- WORK TO BE COMPLETED -
Your copy should match the entries below exactly, apart from the images.

Top of MATERIAL PROVIDED

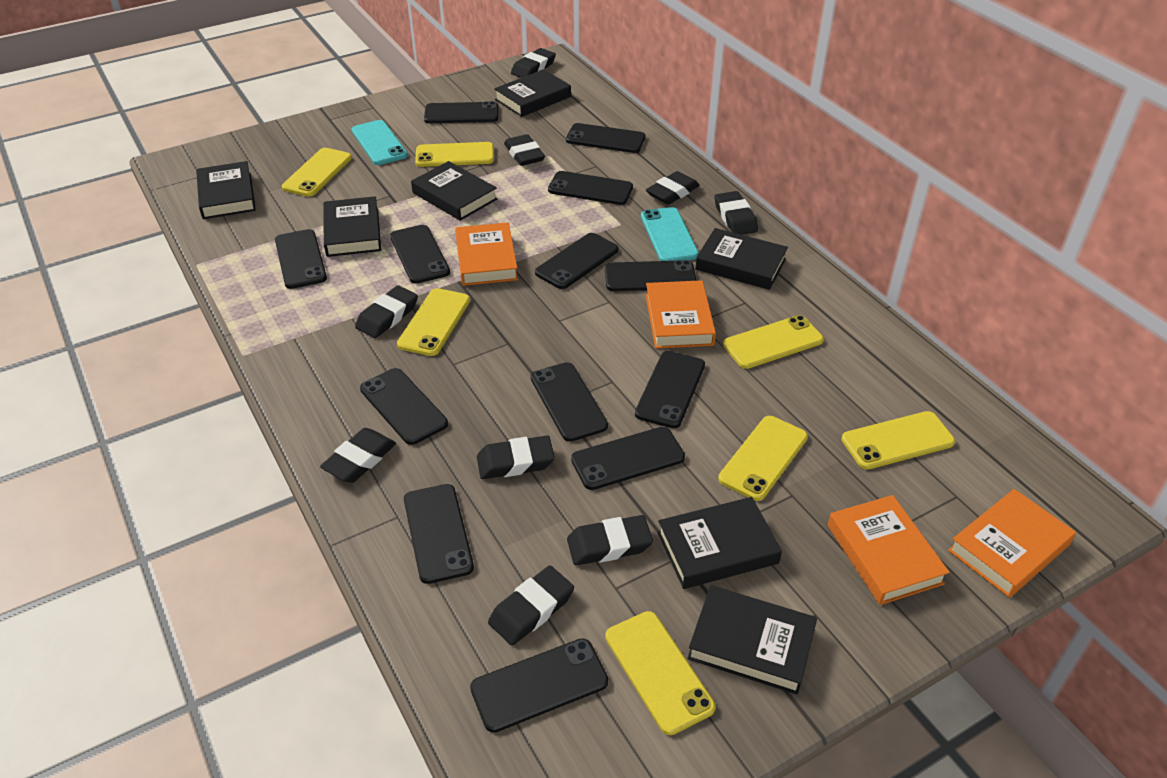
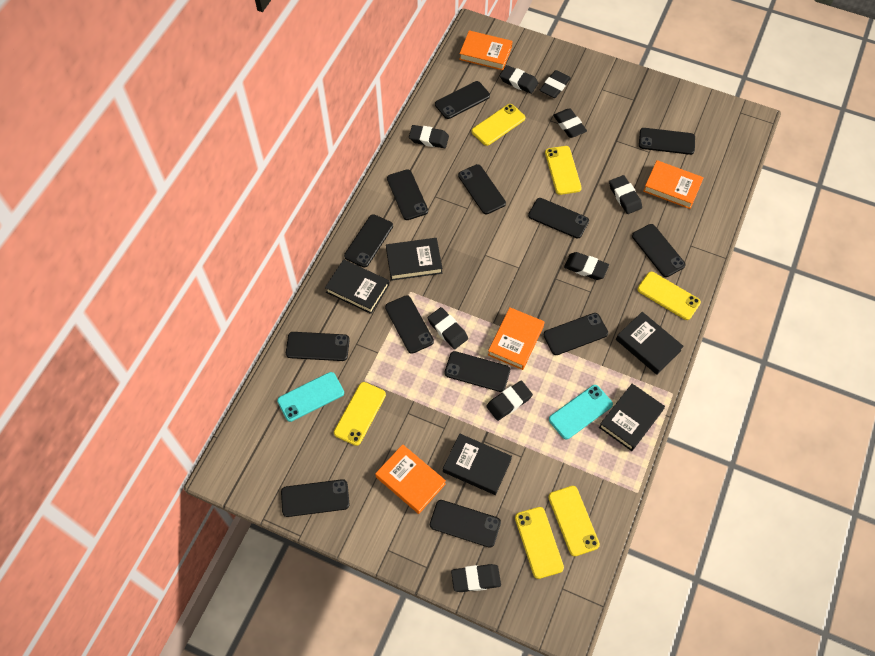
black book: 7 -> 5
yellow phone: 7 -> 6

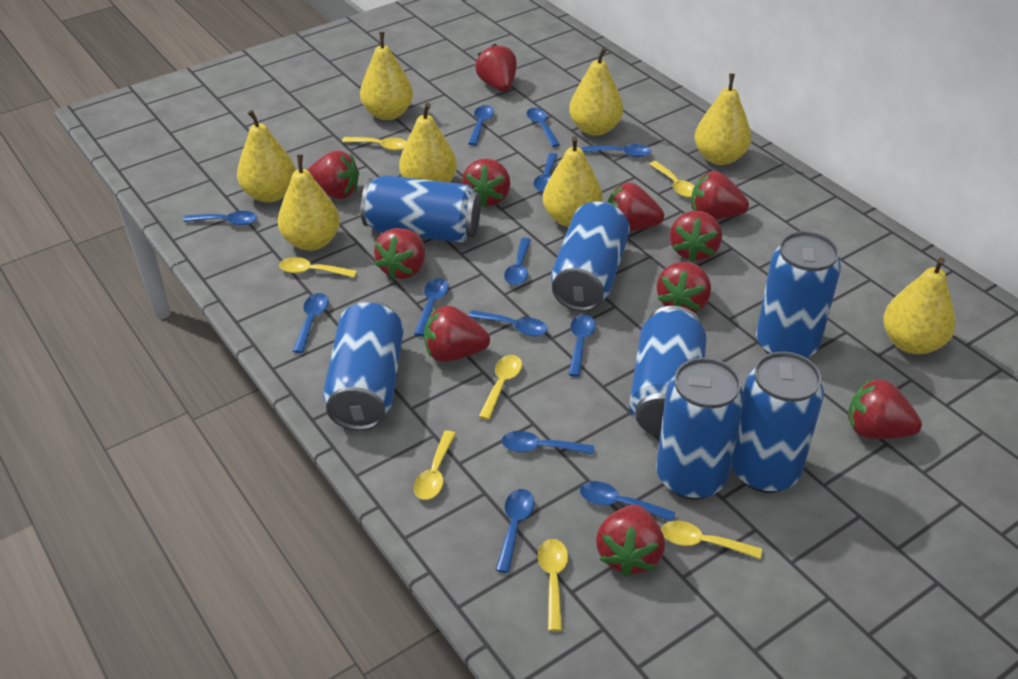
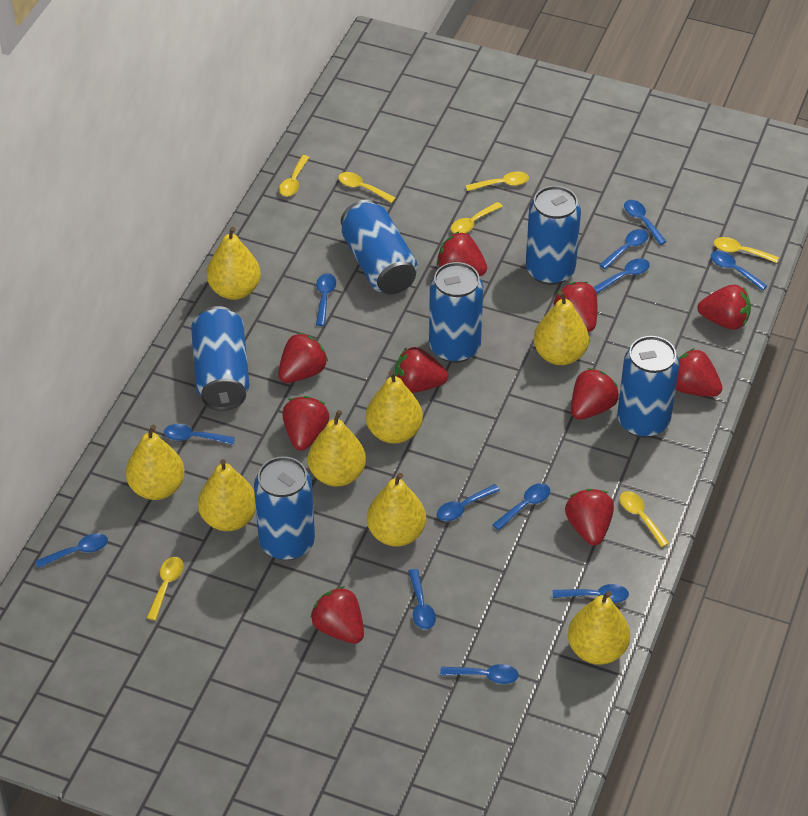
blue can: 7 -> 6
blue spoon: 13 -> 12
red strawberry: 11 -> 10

Bottom of MATERIAL PROVIDED

- ANSWER TO THE EXERCISE -
black book: 7 -> 5
yellow phone: 7 -> 6

blue can: 7 -> 6
blue spoon: 13 -> 12
red strawberry: 11 -> 10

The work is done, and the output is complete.